Task directions ::
Your answer must be the exact lines from the one holding "U1 pin P1.6: REV -> SENS" through the final line of the records below, both included, and nothing more.

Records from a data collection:

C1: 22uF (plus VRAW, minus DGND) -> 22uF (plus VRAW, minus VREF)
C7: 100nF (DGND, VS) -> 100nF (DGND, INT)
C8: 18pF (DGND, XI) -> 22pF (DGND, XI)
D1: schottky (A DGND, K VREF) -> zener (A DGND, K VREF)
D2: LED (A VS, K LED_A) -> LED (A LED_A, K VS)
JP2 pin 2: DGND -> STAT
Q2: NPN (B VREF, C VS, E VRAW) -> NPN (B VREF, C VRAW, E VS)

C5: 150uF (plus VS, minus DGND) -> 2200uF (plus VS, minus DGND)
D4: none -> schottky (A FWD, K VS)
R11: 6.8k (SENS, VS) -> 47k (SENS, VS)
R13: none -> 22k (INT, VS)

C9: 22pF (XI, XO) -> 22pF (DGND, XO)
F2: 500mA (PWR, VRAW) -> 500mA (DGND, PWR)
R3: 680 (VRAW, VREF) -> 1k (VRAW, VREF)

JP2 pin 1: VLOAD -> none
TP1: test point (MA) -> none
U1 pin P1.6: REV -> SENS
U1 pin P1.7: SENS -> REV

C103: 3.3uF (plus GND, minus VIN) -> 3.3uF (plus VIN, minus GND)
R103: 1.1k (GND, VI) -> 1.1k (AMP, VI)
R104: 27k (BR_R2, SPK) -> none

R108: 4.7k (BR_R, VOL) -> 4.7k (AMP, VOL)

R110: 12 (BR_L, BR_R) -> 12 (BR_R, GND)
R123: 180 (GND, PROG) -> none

Task result ::
U1 pin P1.6: REV -> SENS
U1 pin P1.7: SENS -> REV

C103: 3.3uF (plus GND, minus VIN) -> 3.3uF (plus VIN, minus GND)
R103: 1.1k (GND, VI) -> 1.1k (AMP, VI)
R104: 27k (BR_R2, SPK) -> none

R108: 4.7k (BR_R, VOL) -> 4.7k (AMP, VOL)

R110: 12 (BR_L, BR_R) -> 12 (BR_R, GND)
R123: 180 (GND, PROG) -> none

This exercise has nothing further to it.